# Task to carry out
Recast the rows from the line with "halters [1555, 287]" through the line with "Describe the element at coordinates (236, 77)" as a Markdown table with the columns Number and Line, skipping blank lines.

# Start of Extracted data

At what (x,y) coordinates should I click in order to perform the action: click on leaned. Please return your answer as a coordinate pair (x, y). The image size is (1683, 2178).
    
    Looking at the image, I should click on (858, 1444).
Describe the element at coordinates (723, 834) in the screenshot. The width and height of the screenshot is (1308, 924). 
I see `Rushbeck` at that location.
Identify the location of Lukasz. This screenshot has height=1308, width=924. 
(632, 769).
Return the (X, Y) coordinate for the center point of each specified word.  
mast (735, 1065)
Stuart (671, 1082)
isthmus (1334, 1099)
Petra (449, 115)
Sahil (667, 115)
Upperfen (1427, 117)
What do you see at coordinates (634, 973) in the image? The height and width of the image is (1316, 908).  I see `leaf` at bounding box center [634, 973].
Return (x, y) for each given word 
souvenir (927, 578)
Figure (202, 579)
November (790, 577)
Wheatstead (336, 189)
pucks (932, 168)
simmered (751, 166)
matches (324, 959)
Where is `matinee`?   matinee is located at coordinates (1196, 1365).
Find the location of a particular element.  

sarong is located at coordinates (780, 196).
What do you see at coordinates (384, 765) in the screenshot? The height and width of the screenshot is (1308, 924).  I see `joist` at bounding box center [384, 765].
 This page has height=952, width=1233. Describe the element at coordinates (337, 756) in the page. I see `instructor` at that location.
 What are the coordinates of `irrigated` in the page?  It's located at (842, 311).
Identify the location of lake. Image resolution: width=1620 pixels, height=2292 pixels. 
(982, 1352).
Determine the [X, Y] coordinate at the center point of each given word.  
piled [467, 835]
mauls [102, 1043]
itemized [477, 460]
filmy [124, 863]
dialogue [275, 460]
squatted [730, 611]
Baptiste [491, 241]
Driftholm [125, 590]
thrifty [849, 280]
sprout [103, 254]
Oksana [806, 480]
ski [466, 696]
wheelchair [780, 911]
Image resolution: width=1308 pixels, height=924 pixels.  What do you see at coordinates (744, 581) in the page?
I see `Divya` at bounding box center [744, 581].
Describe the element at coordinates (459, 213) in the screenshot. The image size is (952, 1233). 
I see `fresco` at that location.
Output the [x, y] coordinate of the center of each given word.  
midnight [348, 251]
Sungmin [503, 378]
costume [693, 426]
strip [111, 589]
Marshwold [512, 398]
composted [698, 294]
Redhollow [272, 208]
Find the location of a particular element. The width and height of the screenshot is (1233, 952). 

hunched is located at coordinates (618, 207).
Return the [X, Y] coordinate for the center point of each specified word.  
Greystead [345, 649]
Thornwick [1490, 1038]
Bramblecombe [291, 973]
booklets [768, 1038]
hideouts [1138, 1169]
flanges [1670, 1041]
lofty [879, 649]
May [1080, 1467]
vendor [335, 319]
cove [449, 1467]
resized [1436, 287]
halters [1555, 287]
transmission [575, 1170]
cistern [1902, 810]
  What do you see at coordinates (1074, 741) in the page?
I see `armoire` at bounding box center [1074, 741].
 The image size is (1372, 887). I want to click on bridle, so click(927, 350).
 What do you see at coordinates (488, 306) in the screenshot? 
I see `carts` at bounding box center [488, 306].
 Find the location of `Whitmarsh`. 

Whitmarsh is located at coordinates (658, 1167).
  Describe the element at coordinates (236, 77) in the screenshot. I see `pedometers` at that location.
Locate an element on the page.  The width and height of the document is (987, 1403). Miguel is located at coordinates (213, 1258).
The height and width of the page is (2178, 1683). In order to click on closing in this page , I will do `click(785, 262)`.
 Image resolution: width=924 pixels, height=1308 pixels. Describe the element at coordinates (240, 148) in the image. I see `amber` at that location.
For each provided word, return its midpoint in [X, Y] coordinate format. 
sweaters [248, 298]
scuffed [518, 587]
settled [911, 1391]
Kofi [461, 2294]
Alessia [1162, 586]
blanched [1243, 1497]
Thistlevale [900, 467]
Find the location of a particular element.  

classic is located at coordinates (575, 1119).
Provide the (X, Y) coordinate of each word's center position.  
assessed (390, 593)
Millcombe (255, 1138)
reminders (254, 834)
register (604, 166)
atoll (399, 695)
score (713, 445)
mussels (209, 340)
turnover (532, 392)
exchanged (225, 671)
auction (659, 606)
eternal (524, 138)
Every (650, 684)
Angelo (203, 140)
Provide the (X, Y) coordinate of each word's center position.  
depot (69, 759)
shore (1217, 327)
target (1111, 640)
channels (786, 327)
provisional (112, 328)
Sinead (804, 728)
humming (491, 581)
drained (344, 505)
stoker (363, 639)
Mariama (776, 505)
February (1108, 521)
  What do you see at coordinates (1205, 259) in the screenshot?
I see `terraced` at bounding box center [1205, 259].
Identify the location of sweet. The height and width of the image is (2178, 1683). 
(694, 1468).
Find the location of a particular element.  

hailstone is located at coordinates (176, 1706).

# End of Extracted data

# Exercise solution
| Number | Line |
|---|---|
| 1 | halters [1555, 287] |
| 2 | transmission [575, 1170] |
| 3 | cistern [1902, 810] |
| 4 |   What do you see at coordinates (1074, 741) in the page? |
| 5 | I see `armoire` at bounding box center [1074, 741]. |
| 6 |  The image size is (1372, 887). I want to click on bridle, so click(927, 350). |
| 7 |  What do you see at coordinates (488, 306) in the screenshot?  |
| 8 | I see `carts` at bounding box center [488, 306]. |
| 9 |  Find the location of `Whitmarsh`.  |
| 10 | Whitmarsh is located at coordinates (658, 1167). |
| 11 |   Describe the element at coordinates (236, 77) in the screenshot. I see `pedometers` at that location. |